Try it:
So that nothing is lost, restate each entry exactly as supplied.

Provided records:
________
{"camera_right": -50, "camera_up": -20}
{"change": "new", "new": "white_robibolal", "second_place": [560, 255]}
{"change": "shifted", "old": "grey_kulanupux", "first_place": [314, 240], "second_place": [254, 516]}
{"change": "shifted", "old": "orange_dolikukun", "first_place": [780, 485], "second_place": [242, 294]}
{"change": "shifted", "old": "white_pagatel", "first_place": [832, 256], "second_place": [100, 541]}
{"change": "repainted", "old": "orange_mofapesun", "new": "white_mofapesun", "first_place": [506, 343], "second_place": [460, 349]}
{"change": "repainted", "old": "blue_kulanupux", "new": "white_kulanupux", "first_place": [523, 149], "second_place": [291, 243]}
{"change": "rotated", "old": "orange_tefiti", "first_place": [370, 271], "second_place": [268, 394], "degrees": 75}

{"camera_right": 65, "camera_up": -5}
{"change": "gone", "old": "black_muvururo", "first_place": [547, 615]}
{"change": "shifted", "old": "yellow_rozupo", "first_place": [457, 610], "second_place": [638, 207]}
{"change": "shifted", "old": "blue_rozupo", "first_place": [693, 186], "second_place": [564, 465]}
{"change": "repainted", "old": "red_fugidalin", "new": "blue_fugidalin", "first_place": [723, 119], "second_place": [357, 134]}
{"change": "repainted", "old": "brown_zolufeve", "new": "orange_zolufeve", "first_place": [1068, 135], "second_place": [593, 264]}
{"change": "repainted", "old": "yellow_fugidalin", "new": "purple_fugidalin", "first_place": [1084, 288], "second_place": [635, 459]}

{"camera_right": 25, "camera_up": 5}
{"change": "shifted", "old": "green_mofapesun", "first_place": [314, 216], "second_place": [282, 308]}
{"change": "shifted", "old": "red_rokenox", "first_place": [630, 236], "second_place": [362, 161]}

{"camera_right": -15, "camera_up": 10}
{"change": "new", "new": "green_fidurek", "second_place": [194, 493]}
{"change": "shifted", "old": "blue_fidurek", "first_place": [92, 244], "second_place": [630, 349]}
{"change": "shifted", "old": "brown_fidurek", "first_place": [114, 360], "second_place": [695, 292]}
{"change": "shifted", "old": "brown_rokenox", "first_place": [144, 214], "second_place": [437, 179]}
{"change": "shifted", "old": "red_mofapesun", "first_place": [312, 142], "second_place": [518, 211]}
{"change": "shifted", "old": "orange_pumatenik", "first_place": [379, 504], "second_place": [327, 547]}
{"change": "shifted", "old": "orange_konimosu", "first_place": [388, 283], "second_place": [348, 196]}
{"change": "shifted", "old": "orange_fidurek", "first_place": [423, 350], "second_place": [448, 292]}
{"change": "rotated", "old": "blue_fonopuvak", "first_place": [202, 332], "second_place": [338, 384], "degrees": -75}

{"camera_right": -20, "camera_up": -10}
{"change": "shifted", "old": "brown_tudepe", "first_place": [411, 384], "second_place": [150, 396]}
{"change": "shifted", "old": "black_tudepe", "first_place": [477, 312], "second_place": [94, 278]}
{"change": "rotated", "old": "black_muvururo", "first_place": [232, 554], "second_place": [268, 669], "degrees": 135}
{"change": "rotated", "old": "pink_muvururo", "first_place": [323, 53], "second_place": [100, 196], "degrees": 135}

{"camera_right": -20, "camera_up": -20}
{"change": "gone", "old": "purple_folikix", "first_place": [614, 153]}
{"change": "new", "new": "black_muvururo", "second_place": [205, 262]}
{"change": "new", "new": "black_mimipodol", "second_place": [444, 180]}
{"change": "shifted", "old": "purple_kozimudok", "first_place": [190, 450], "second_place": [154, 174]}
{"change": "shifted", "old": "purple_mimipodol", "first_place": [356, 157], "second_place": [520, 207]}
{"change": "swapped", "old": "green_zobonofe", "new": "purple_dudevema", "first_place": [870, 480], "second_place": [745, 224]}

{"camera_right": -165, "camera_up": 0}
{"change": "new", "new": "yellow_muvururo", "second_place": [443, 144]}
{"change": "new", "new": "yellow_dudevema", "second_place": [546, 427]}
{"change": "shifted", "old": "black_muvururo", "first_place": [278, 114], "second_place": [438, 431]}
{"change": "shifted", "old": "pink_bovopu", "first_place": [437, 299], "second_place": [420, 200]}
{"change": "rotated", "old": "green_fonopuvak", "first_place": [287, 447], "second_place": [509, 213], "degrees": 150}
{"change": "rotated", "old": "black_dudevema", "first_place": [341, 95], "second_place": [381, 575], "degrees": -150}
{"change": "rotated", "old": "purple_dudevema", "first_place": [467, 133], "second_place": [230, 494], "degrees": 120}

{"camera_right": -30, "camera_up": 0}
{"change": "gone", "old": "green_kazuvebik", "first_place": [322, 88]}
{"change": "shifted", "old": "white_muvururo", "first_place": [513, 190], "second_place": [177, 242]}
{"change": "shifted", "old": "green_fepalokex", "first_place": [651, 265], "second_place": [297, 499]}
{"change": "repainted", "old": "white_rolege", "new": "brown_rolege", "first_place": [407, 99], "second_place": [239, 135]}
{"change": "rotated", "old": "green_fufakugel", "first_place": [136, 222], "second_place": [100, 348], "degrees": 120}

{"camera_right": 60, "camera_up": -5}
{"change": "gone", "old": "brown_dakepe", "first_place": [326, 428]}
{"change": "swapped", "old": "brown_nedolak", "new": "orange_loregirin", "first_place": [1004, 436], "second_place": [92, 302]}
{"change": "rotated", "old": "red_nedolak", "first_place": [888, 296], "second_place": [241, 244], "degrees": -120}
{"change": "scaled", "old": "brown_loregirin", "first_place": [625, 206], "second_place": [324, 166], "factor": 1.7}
________
Task solution:
{"camera_right": -50, "camera_up": -20}
{"change": "new", "new": "white_robibolal", "second_place": [560, 255]}
{"change": "shifted", "old": "grey_kulanupux", "first_place": [314, 240], "second_place": [254, 516]}
{"change": "shifted", "old": "orange_dolikukun", "first_place": [780, 485], "second_place": [242, 294]}
{"change": "shifted", "old": "white_pagatel", "first_place": [832, 256], "second_place": [100, 541]}
{"change": "repainted", "old": "orange_mofapesun", "new": "white_mofapesun", "first_place": [506, 343], "second_place": [460, 349]}
{"change": "repainted", "old": "blue_kulanupux", "new": "white_kulanupux", "first_place": [523, 149], "second_place": [291, 243]}
{"change": "rotated", "old": "orange_tefiti", "first_place": [370, 271], "second_place": [268, 394], "degrees": 75}

{"camera_right": 65, "camera_up": -5}
{"change": "gone", "old": "black_muvururo", "first_place": [547, 615]}
{"change": "shifted", "old": "yellow_rozupo", "first_place": [457, 610], "second_place": [638, 207]}
{"change": "shifted", "old": "blue_rozupo", "first_place": [693, 186], "second_place": [564, 465]}
{"change": "repainted", "old": "red_fugidalin", "new": "blue_fugidalin", "first_place": [723, 119], "second_place": [357, 134]}
{"change": "repainted", "old": "brown_zolufeve", "new": "orange_zolufeve", "first_place": [1068, 135], "second_place": [593, 264]}
{"change": "repainted", "old": "yellow_fugidalin", "new": "purple_fugidalin", "first_place": [1084, 288], "second_place": [635, 459]}

{"camera_right": 25, "camera_up": 5}
{"change": "shifted", "old": "green_mofapesun", "first_place": [314, 216], "second_place": [282, 308]}
{"change": "shifted", "old": "red_rokenox", "first_place": [630, 236], "second_place": [362, 161]}

{"camera_right": -15, "camera_up": 10}
{"change": "new", "new": "green_fidurek", "second_place": [194, 493]}
{"change": "shifted", "old": "blue_fidurek", "first_place": [92, 244], "second_place": [630, 349]}
{"change": "shifted", "old": "brown_fidurek", "first_place": [114, 360], "second_place": [695, 292]}
{"change": "shifted", "old": "brown_rokenox", "first_place": [144, 214], "second_place": [437, 179]}
{"change": "shifted", "old": "red_mofapesun", "first_place": [312, 142], "second_place": [518, 211]}
{"change": "shifted", "old": "orange_pumatenik", "first_place": [379, 504], "second_place": [327, 547]}
{"change": "shifted", "old": "orange_konimosu", "first_place": [388, 283], "second_place": [348, 196]}
{"change": "shifted", "old": "orange_fidurek", "first_place": [423, 350], "second_place": [448, 292]}
{"change": "rotated", "old": "blue_fonopuvak", "first_place": [202, 332], "second_place": [338, 384], "degrees": -75}

{"camera_right": -20, "camera_up": -10}
{"change": "shifted", "old": "brown_tudepe", "first_place": [411, 384], "second_place": [150, 396]}
{"change": "shifted", "old": "black_tudepe", "first_place": [477, 312], "second_place": [94, 278]}
{"change": "rotated", "old": "black_muvururo", "first_place": [232, 554], "second_place": [268, 669], "degrees": 135}
{"change": "rotated", "old": "pink_muvururo", "first_place": [323, 53], "second_place": [100, 196], "degrees": 135}

{"camera_right": -20, "camera_up": -20}
{"change": "gone", "old": "purple_folikix", "first_place": [614, 153]}
{"change": "new", "new": "black_muvururo", "second_place": [205, 262]}
{"change": "new", "new": "black_mimipodol", "second_place": [444, 180]}
{"change": "shifted", "old": "purple_kozimudok", "first_place": [190, 450], "second_place": [154, 174]}
{"change": "shifted", "old": "purple_mimipodol", "first_place": [356, 157], "second_place": [520, 207]}
{"change": "swapped", "old": "green_zobonofe", "new": "purple_dudevema", "first_place": [870, 480], "second_place": [745, 224]}

{"camera_right": -165, "camera_up": 0}
{"change": "new", "new": "yellow_muvururo", "second_place": [443, 144]}
{"change": "new", "new": "yellow_dudevema", "second_place": [546, 427]}
{"change": "shifted", "old": "black_muvururo", "first_place": [278, 114], "second_place": [438, 431]}
{"change": "shifted", "old": "pink_bovopu", "first_place": [437, 299], "second_place": [420, 200]}
{"change": "rotated", "old": "green_fonopuvak", "first_place": [287, 447], "second_place": [509, 213], "degrees": 150}
{"change": "rotated", "old": "black_dudevema", "first_place": [341, 95], "second_place": [381, 575], "degrees": -150}
{"change": "rotated", "old": "purple_dudevema", "first_place": [467, 133], "second_place": [230, 494], "degrees": 120}

{"camera_right": -30, "camera_up": 0}
{"change": "gone", "old": "green_kazuvebik", "first_place": [322, 88]}
{"change": "shifted", "old": "white_muvururo", "first_place": [513, 190], "second_place": [177, 242]}
{"change": "shifted", "old": "green_fepalokex", "first_place": [651, 265], "second_place": [297, 499]}
{"change": "repainted", "old": "white_rolege", "new": "brown_rolege", "first_place": [407, 99], "second_place": [239, 135]}
{"change": "rotated", "old": "green_fufakugel", "first_place": [136, 222], "second_place": [100, 348], "degrees": 120}

{"camera_right": 60, "camera_up": -5}
{"change": "gone", "old": "brown_dakepe", "first_place": [326, 428]}
{"change": "swapped", "old": "brown_nedolak", "new": "orange_loregirin", "first_place": [1004, 436], "second_place": [92, 302]}
{"change": "rotated", "old": "red_nedolak", "first_place": [888, 296], "second_place": [241, 244], "degrees": -120}
{"change": "scaled", "old": "brown_loregirin", "first_place": [625, 206], "second_place": [324, 166], "factor": 1.7}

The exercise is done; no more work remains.